▶ **Problem to solve**:
Please check every line of the listing for "camera" and copy each line where it is found.

▶ **Record excerpts**:
════

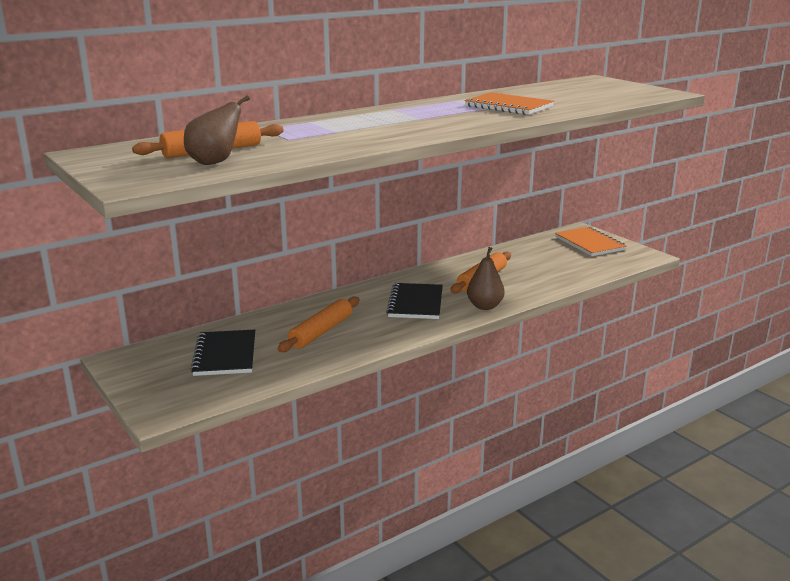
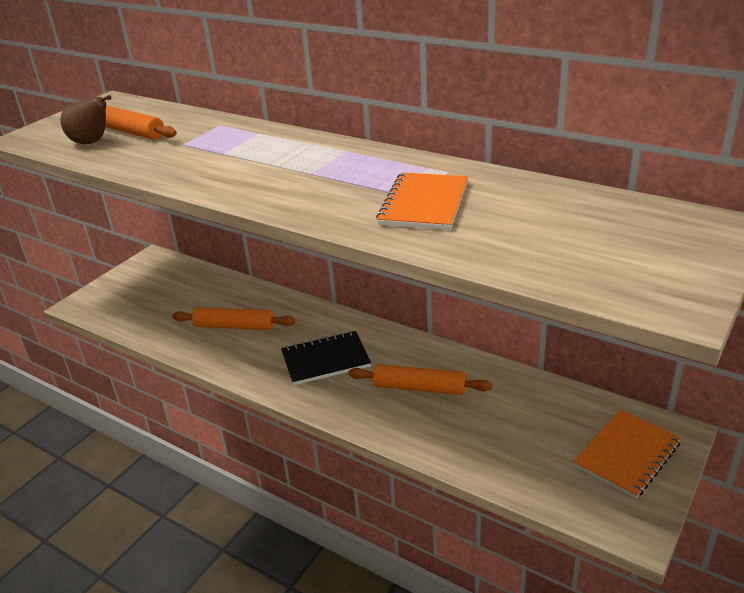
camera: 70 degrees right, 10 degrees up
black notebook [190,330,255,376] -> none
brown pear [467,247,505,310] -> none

════

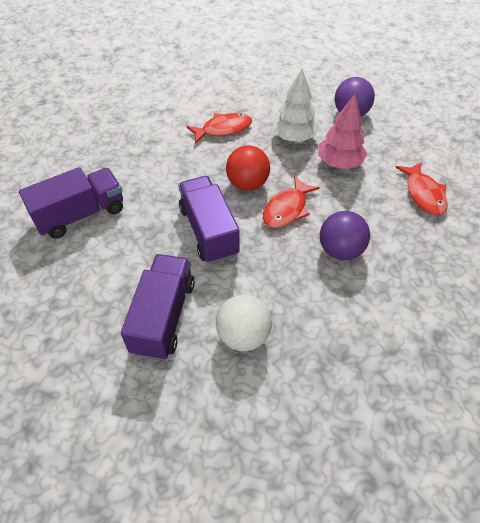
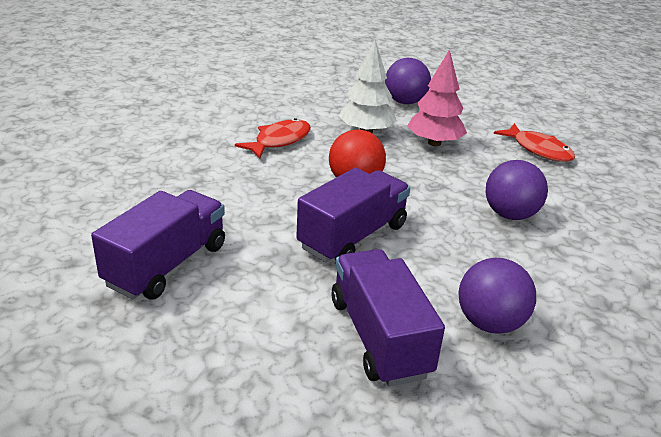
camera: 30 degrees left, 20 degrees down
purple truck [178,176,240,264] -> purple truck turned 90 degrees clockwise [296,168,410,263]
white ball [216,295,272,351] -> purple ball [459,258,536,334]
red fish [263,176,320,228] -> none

════

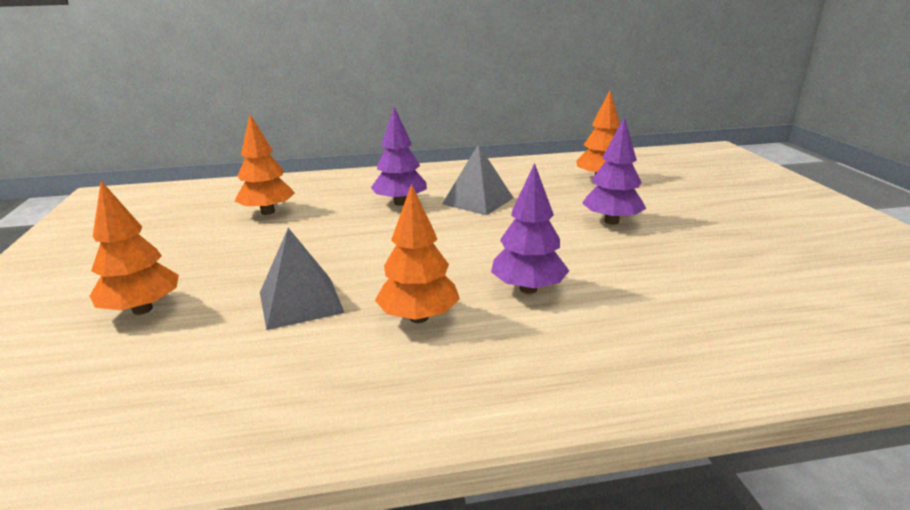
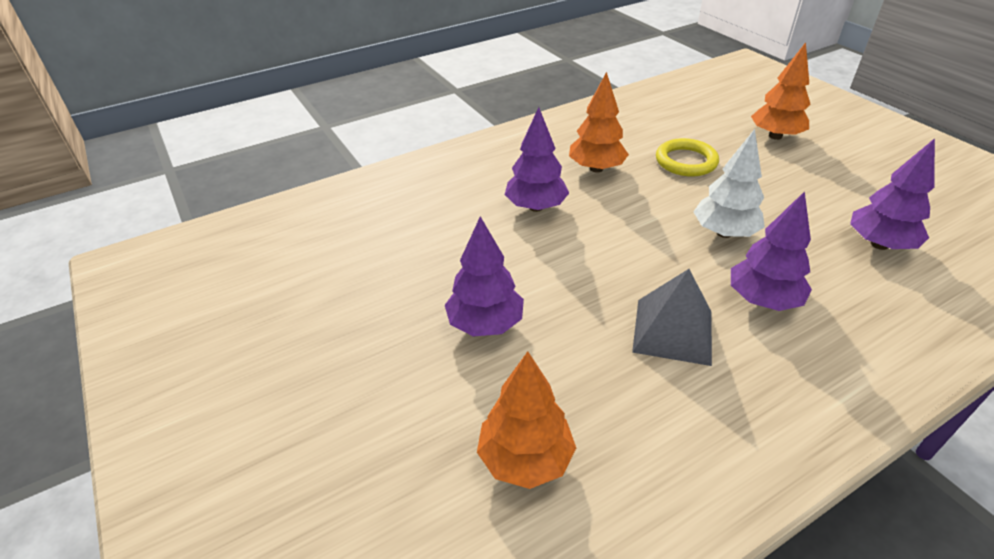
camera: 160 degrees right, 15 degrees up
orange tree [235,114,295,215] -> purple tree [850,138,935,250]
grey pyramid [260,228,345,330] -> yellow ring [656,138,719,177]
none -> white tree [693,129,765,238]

════

▶ **Solution to this exercise**:
camera: 70 degrees right, 10 degrees up
camera: 30 degrees left, 20 degrees down
camera: 160 degrees right, 15 degrees up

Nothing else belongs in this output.